- Materials provided:
= Beginning of Section =

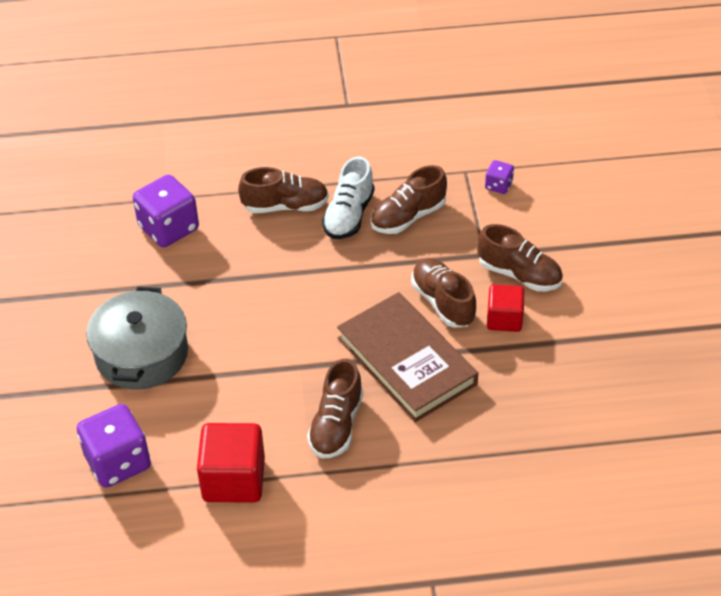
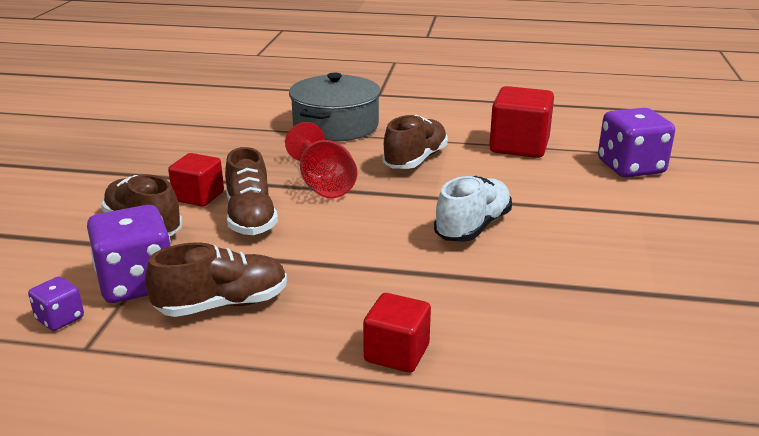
camera: 165 degrees left, 20 degrees down
(142, 354) = (618, 230): grey pot -> grey pot (335, 126)
(169, 228) = (595, 357): purple dice -> purple dice (137, 283)
(285, 206) = (397, 353): brown shoe -> red cube
(349, 215) = (305, 322): white shoe -> white shoe (473, 227)
(406, 361) = (323, 185): brown book -> red goblet

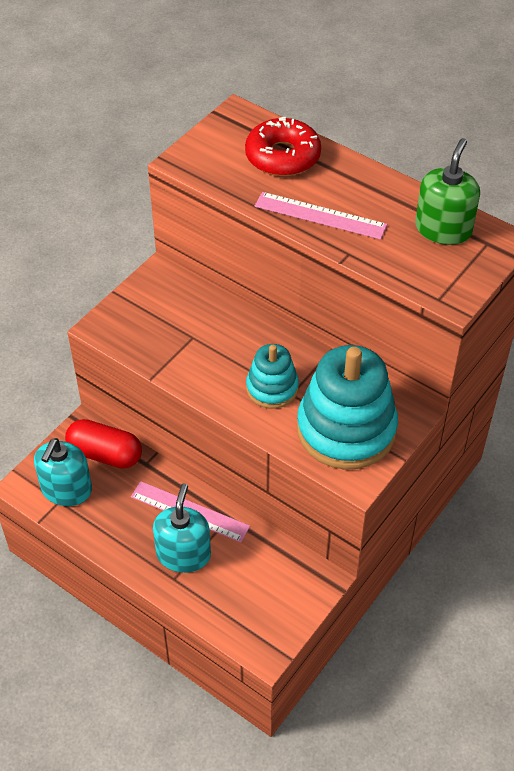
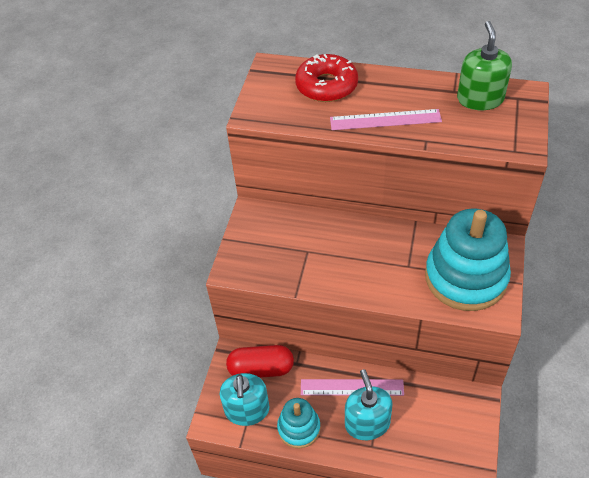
camera: 20 degrees left, 0 degrees up
(272, 388) = (392, 267): turquoise stacking toy -> turquoise stacking toy (299, 428)

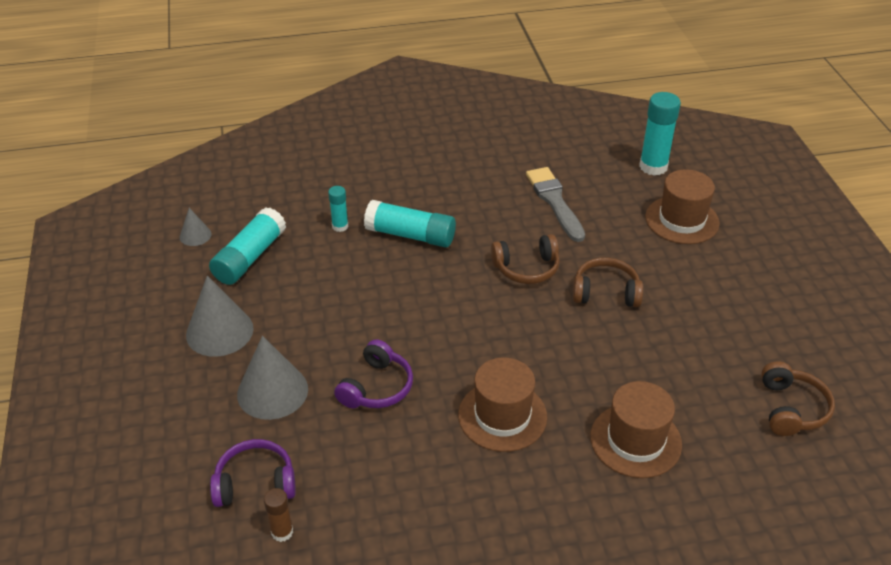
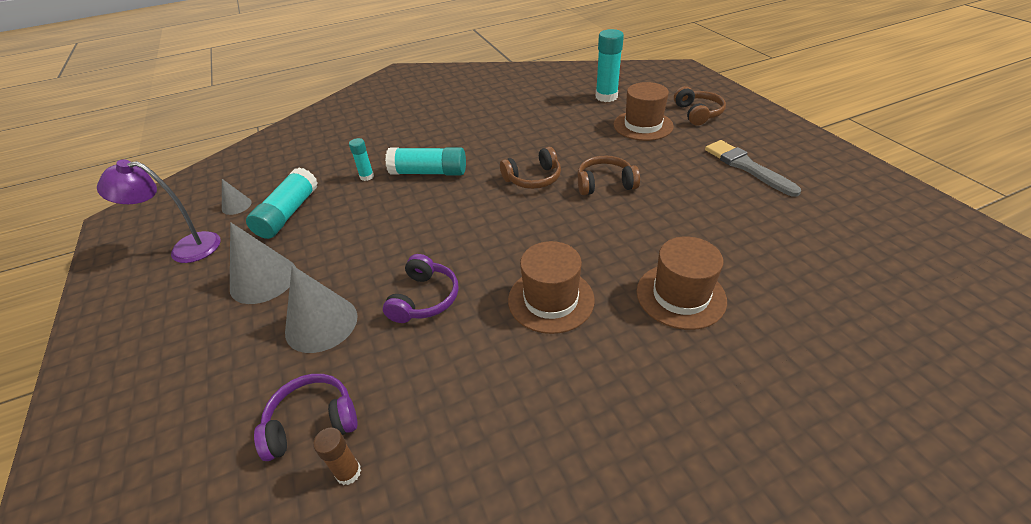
camera: 10 degrees left, 0 degrees up
(142, 278) = (186, 248): none -> purple lamp
(554, 201) = (540, 130): grey brush -> grey brush (746, 167)
(791, 409) = (799, 241): brown headphones -> brown headphones (697, 113)

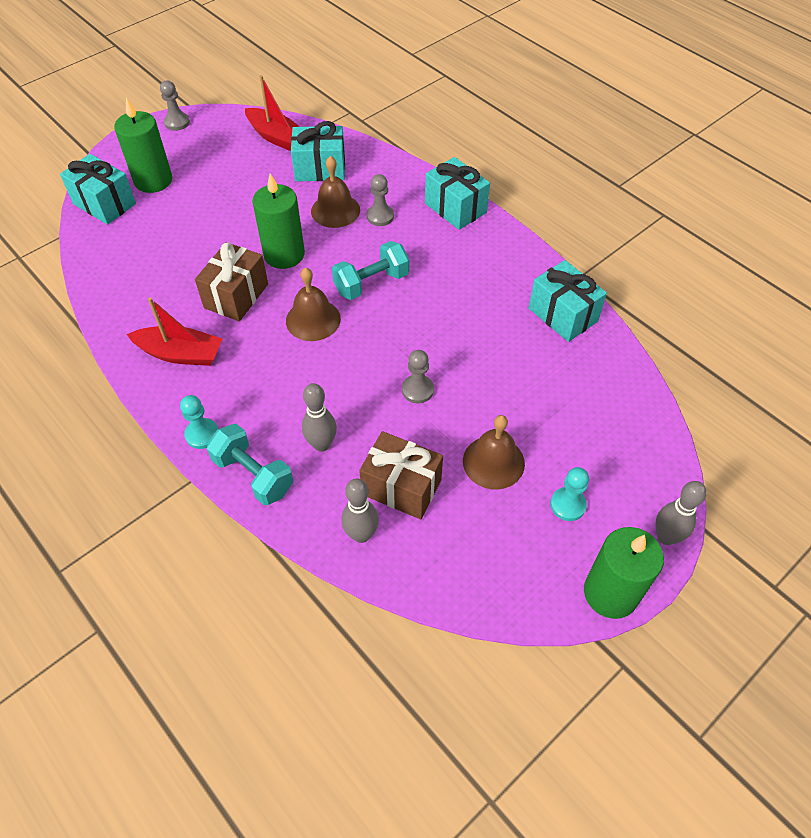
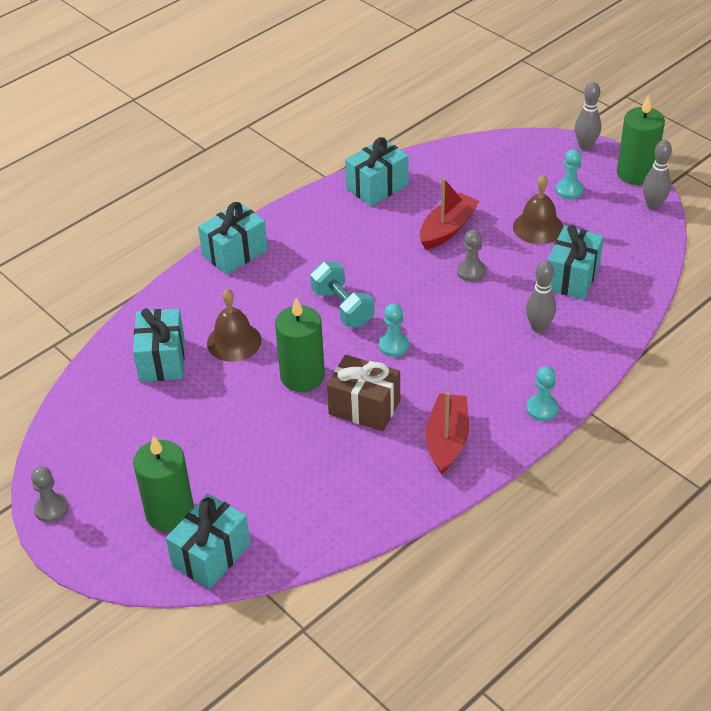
camera: 90 degrees left, 10 degrees down
(253, 475) = (578, 368): turquoise dumbbell -> none
(276, 137) = (97, 404): red boat -> red boat (447, 229)
(313, 319) = (393, 345): brown bell -> turquoise pawn
(361, 534) = (620, 297): grey bowling pin -> grey bowling pin (653, 205)
(380, 216) = (245, 306): grey pawn -> none
(401, 487) = (572, 277): brown gift -> turquoise gift

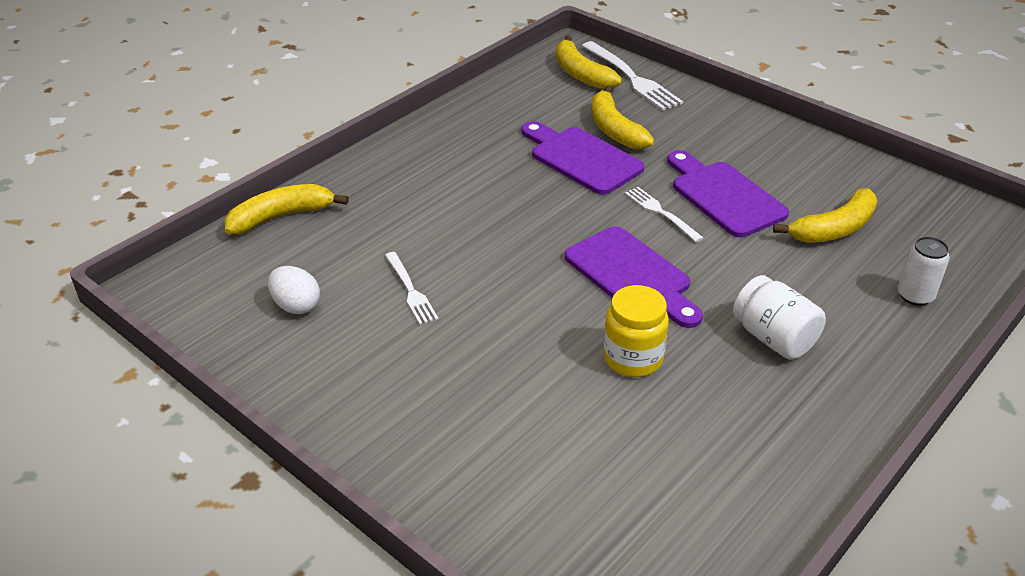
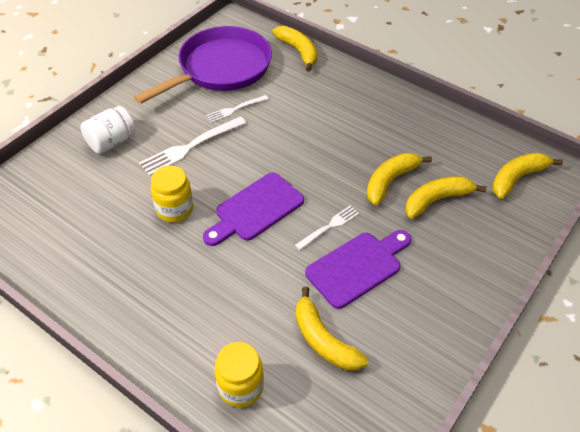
camera: 85 degrees right, 10 degrees up
(296, 306) = (221, 68): white egg -> purple pan
(581, 158) = (390, 181): purple cutting board -> yellow banana
(633, 78) = (523, 212): white fork -> white fork (190, 147)
(773, 338) = (192, 285): white jar -> white jar (111, 142)
(915, 296) = (241, 387): white can -> yellow jar

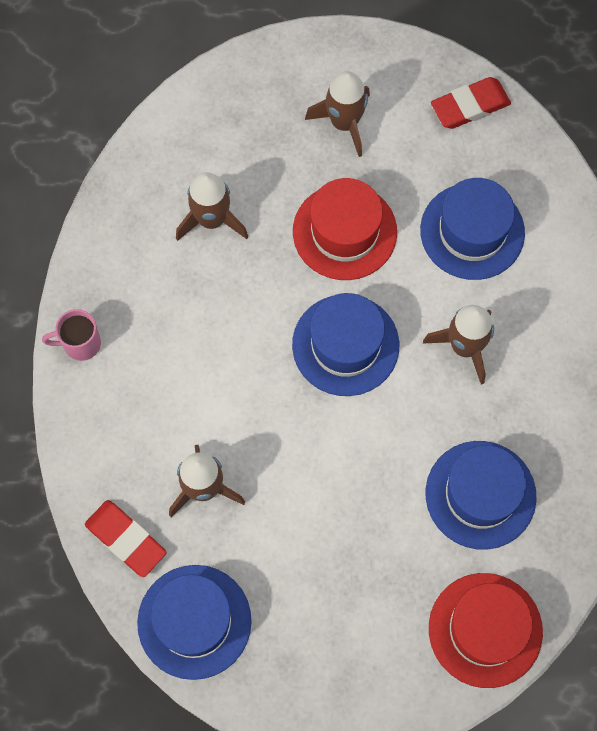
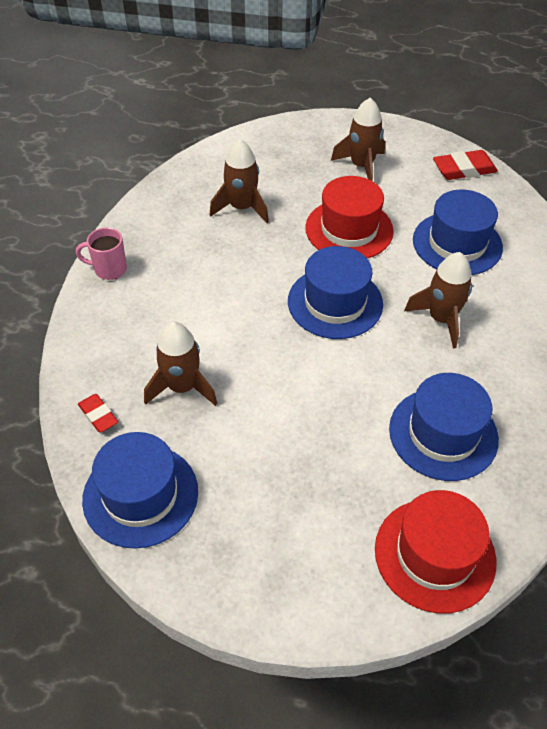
camera: 10 degrees right, 20 degrees down
(126, 539) = (98, 415): red eraser -> red eraser, size x0.61

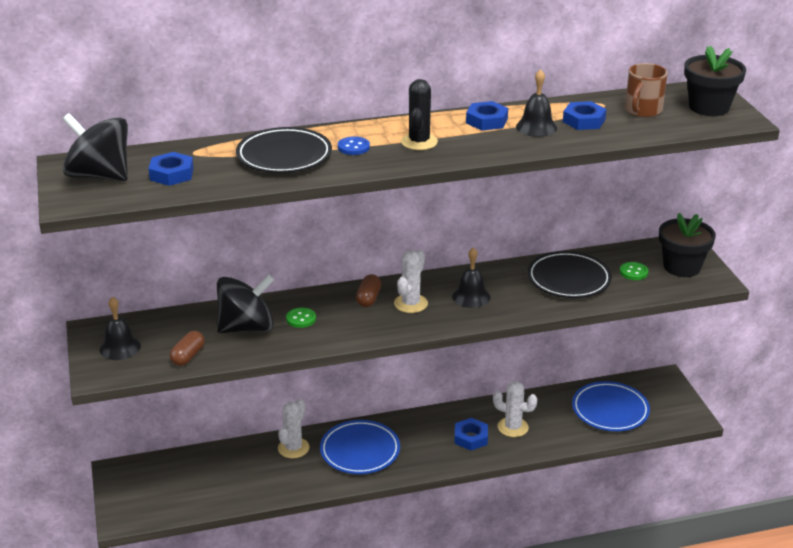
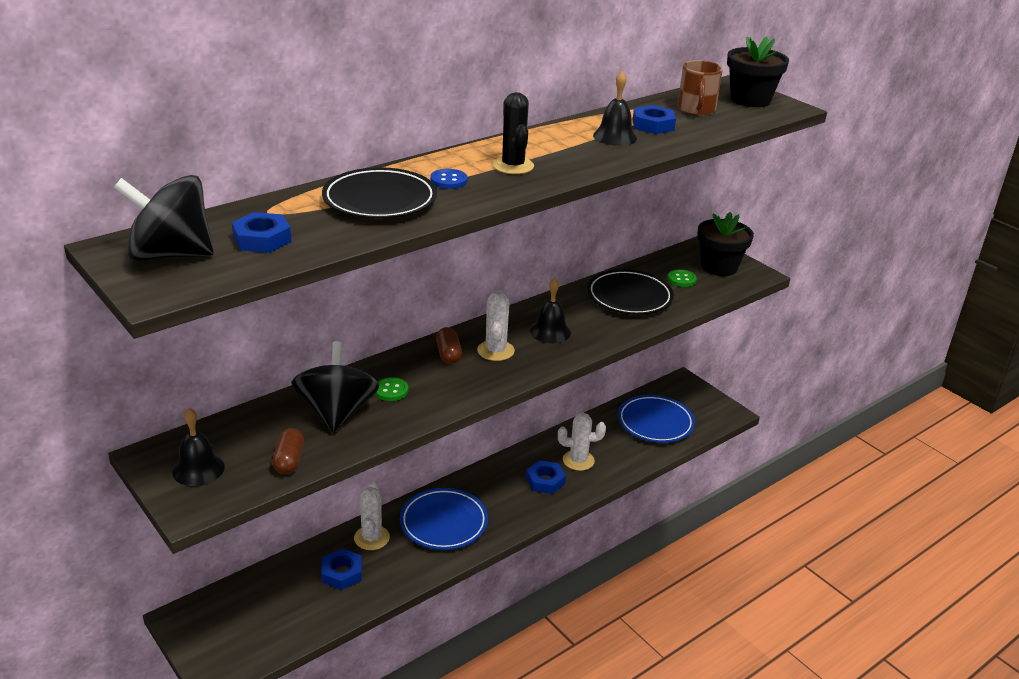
camera: 25 degrees left, 0 degrees up
(247, 327) = (337, 413): black spinning top -> black spinning top turned 45 degrees counterclockwise
(486, 121) = (561, 137): blue nut -> blue nut (342, 573)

= End of Section =

- Aim of the exercise: Beginning at the line that contains "(296, 306) = (221, 68): white", transcribe it and every later line through the last line of the data above, exactly, and drop the pictures.

- Answer box:
(296, 306) = (221, 68): white egg -> purple pan
(581, 158) = (390, 181): purple cutting board -> yellow banana
(633, 78) = (523, 212): white fork -> white fork (190, 147)
(773, 338) = (192, 285): white jar -> white jar (111, 142)
(915, 296) = (241, 387): white can -> yellow jar

camera: 10 degrees right, 20 degrees down
(126, 539) = (98, 415): red eraser -> red eraser, size x0.61

camera: 25 degrees left, 0 degrees up
(247, 327) = (337, 413): black spinning top -> black spinning top turned 45 degrees counterclockwise
(486, 121) = (561, 137): blue nut -> blue nut (342, 573)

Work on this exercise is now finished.